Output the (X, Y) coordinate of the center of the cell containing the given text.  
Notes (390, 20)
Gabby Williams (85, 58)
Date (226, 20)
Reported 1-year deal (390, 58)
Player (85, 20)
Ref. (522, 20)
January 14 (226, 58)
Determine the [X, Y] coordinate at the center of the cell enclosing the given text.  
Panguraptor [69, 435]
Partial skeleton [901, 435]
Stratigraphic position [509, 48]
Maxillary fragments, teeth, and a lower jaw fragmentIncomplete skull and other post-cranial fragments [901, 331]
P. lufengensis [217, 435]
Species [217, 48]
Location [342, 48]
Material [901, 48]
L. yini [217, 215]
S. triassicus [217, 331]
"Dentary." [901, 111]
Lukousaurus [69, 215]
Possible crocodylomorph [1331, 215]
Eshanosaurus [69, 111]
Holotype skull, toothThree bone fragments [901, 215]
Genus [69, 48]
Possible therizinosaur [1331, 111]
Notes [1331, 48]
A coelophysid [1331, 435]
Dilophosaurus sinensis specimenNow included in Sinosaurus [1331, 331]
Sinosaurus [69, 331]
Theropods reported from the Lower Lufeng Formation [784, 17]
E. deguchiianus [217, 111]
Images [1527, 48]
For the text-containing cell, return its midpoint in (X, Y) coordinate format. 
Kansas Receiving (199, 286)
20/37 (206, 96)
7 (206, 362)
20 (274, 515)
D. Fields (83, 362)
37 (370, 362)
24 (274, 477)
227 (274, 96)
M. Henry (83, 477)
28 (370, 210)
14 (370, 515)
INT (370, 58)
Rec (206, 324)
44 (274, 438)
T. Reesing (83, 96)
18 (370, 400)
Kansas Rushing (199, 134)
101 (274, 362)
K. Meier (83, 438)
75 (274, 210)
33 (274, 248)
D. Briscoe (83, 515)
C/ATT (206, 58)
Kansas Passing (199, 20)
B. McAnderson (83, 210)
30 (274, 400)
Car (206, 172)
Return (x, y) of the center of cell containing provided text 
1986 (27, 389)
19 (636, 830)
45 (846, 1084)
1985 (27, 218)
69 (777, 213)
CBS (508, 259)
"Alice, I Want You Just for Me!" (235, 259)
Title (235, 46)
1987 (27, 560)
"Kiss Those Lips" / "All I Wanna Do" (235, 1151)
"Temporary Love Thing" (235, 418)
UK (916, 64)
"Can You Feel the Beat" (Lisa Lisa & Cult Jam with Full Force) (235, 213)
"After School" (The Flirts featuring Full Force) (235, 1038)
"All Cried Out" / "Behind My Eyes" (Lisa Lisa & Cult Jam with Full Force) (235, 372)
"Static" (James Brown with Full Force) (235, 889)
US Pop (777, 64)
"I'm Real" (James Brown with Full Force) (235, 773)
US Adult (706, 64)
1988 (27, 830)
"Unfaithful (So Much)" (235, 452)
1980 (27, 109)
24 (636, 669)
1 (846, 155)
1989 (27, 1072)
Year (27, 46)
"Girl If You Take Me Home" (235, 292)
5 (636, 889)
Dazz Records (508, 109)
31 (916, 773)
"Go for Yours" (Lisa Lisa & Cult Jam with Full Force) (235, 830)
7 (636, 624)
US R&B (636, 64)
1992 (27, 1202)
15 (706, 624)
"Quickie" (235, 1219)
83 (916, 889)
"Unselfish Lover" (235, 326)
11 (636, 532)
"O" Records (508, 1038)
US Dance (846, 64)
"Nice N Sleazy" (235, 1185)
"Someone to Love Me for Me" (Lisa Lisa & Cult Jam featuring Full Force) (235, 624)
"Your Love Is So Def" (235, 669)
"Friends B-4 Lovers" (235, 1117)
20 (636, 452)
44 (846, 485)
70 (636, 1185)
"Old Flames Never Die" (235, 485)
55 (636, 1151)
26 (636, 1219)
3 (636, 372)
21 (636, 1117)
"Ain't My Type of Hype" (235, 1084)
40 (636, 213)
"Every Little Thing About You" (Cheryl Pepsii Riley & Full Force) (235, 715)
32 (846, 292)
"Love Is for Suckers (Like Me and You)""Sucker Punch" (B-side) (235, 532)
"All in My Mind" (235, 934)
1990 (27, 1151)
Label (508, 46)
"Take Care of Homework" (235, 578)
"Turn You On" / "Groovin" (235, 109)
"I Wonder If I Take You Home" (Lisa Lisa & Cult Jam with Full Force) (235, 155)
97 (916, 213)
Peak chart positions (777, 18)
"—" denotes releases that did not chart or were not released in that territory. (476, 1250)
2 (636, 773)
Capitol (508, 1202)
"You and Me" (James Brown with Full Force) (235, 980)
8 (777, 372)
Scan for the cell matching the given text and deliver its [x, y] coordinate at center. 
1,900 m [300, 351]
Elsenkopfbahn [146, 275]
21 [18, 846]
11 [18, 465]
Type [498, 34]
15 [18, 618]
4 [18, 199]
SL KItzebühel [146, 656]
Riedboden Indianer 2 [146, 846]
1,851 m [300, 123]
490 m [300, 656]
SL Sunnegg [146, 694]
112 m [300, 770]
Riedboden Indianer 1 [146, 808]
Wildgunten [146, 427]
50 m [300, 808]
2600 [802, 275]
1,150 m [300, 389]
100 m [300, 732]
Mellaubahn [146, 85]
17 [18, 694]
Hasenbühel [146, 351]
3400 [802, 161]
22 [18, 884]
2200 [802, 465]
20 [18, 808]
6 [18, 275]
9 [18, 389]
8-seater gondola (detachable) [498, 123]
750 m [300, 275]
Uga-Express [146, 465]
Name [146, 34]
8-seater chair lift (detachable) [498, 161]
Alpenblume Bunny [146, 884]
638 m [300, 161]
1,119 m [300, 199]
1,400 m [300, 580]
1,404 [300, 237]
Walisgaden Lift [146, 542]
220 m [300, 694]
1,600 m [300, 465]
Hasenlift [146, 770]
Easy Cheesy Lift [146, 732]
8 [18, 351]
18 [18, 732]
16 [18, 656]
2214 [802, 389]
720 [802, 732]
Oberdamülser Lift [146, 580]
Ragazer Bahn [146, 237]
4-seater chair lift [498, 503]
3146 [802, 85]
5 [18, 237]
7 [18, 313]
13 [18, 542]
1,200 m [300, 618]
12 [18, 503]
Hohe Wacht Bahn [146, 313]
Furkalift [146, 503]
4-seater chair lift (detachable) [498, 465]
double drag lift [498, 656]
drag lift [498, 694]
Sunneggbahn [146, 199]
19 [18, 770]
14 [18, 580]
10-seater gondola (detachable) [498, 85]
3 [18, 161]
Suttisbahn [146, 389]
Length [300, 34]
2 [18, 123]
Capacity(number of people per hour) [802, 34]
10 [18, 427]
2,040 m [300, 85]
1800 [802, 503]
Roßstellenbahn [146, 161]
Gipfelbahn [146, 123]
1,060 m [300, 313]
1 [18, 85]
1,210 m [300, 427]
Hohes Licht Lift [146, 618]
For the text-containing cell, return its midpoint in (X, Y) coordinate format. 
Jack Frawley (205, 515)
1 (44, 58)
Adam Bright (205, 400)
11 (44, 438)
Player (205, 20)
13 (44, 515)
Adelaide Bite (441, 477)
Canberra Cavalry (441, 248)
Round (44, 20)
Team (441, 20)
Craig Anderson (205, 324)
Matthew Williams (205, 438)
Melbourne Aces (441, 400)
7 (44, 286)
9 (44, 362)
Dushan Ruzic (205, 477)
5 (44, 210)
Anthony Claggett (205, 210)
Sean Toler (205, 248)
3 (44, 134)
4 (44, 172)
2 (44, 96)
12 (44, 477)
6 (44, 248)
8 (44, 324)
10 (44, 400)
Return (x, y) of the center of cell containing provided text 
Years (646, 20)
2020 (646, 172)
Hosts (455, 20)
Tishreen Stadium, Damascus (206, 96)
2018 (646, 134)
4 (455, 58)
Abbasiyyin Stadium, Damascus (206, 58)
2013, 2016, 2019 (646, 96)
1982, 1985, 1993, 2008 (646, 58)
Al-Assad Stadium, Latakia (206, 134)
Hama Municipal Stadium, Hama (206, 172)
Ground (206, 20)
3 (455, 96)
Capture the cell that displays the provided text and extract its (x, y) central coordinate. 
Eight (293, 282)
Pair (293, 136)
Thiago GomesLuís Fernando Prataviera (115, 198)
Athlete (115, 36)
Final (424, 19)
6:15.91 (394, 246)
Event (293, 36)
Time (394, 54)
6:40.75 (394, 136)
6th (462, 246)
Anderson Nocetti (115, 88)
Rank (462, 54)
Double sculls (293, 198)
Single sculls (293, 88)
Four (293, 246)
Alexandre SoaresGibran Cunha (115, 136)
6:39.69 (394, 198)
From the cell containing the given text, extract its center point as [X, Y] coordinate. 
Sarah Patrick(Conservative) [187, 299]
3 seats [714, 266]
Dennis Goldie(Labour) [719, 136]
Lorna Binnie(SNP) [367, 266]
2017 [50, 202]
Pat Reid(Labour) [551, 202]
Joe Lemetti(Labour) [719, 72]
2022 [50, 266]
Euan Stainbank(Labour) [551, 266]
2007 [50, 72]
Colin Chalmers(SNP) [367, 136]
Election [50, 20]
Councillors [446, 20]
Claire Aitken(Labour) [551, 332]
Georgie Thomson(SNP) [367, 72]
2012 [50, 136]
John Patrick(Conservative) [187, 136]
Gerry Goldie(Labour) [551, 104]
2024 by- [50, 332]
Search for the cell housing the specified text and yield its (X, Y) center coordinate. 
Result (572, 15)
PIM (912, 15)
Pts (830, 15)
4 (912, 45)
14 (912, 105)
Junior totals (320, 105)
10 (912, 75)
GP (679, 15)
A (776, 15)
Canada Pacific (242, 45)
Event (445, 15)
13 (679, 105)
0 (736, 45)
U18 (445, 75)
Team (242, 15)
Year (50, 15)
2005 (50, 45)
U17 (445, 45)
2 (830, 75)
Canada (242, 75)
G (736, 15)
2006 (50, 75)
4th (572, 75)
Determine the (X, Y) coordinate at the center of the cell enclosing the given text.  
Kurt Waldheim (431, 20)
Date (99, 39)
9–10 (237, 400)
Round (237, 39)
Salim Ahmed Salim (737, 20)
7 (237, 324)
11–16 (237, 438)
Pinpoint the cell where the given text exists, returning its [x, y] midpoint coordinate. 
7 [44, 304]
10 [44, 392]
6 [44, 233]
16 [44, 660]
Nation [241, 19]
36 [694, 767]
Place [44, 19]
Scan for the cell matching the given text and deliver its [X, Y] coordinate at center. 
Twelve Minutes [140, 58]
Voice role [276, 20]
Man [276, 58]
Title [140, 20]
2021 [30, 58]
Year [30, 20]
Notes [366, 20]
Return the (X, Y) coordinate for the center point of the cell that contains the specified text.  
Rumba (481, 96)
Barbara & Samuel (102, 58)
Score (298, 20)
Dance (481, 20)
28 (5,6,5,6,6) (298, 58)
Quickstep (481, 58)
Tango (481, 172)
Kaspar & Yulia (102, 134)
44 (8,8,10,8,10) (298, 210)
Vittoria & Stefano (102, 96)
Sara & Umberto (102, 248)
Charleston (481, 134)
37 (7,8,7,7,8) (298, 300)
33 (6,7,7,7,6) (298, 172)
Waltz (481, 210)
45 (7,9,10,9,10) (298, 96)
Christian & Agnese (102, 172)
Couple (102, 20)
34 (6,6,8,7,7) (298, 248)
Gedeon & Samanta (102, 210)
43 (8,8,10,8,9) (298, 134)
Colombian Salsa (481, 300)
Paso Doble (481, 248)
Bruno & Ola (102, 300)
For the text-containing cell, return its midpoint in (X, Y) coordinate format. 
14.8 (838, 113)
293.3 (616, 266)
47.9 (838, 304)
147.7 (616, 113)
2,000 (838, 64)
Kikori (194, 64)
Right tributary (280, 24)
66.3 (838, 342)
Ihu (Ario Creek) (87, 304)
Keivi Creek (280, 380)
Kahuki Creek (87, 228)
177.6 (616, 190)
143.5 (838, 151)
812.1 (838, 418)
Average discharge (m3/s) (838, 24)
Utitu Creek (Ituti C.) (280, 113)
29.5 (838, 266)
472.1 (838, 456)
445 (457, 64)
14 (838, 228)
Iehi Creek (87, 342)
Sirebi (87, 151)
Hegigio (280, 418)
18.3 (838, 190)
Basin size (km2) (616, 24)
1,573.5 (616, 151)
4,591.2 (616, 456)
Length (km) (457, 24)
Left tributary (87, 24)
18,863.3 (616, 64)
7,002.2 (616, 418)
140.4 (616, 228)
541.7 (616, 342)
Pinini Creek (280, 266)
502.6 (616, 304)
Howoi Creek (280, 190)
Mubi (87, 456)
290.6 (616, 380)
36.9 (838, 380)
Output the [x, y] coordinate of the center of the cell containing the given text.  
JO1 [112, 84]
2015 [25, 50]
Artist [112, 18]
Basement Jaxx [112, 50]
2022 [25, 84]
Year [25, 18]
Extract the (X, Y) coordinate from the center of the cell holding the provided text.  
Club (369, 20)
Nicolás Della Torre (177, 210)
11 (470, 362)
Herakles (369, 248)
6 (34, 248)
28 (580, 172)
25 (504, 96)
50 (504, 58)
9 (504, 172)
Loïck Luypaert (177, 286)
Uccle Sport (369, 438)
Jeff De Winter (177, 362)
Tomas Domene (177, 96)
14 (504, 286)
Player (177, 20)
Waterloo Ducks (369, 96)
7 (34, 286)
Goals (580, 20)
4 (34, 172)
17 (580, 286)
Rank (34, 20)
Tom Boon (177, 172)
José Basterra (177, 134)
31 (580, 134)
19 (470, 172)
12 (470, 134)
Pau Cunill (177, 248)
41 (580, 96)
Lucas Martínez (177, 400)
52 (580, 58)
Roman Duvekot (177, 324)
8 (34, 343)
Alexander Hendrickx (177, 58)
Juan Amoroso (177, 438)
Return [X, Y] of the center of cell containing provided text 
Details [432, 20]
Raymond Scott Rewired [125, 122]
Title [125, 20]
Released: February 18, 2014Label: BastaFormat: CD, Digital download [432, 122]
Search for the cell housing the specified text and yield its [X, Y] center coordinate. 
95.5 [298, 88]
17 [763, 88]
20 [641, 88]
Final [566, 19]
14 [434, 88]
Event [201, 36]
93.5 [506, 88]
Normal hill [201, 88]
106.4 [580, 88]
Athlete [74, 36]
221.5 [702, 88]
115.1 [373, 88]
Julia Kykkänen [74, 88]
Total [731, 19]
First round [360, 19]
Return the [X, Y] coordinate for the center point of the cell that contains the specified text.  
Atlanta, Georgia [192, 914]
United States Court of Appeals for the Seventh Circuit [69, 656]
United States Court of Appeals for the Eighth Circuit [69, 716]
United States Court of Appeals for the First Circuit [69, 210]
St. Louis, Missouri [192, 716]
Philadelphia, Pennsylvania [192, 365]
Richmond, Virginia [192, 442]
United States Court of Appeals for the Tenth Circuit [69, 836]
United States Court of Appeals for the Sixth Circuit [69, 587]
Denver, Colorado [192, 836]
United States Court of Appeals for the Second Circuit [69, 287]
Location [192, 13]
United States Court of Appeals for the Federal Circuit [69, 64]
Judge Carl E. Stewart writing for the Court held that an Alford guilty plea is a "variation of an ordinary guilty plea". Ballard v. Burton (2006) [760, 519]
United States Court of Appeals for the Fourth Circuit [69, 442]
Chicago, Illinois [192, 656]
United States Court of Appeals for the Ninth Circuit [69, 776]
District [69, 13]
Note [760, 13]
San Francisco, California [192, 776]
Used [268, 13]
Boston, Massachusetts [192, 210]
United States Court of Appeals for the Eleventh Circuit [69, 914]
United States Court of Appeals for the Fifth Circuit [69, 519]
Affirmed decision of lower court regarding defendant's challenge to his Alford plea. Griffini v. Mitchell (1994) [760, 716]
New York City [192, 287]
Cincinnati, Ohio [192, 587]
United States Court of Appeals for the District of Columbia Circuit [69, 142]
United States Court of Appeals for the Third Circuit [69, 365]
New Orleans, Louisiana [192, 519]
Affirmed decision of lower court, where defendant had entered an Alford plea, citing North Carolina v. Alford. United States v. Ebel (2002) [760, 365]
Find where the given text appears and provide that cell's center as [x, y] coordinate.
=-=-=
Short exercise: Rewrite everything from the start of the entries down through the line containing "D. Briscoe (83, 515)", changing "Kansas" to "Jayhawks" and keeping everything else the same.

Result:
Output the (X, Y) coordinate of the center of the cell containing the given text.  
Notes (390, 20)
Gabby Williams (85, 58)
Date (226, 20)
Reported 1-year deal (390, 58)
Player (85, 20)
Ref. (522, 20)
January 14 (226, 58)
Determine the [X, Y] coordinate at the center of the cell enclosing the given text.  
Panguraptor [69, 435]
Partial skeleton [901, 435]
Stratigraphic position [509, 48]
Maxillary fragments, teeth, and a lower jaw fragmentIncomplete skull and other post-cranial fragments [901, 331]
P. lufengensis [217, 435]
Species [217, 48]
Location [342, 48]
Material [901, 48]
L. yini [217, 215]
S. triassicus [217, 331]
"Dentary." [901, 111]
Lukousaurus [69, 215]
Possible crocodylomorph [1331, 215]
Eshanosaurus [69, 111]
Holotype skull, toothThree bone fragments [901, 215]
Genus [69, 48]
Possible therizinosaur [1331, 111]
Notes [1331, 48]
A coelophysid [1331, 435]
Dilophosaurus sinensis specimenNow included in Sinosaurus [1331, 331]
Sinosaurus [69, 331]
Theropods reported from the Lower Lufeng Formation [784, 17]
E. deguchiianus [217, 111]
Images [1527, 48]
For the text-containing cell, return its midpoint in (X, Y) coordinate format. 
Jayhawks Receiving (199, 286)
20/37 (206, 96)
7 (206, 362)
20 (274, 515)
D. Fields (83, 362)
37 (370, 362)
24 (274, 477)
227 (274, 96)
M. Henry (83, 477)
28 (370, 210)
14 (370, 515)
INT (370, 58)
Rec (206, 324)
44 (274, 438)
T. Reesing (83, 96)
18 (370, 400)
Jayhawks Rushing (199, 134)
101 (274, 362)
K. Meier (83, 438)
75 (274, 210)
33 (274, 248)
D. Briscoe (83, 515)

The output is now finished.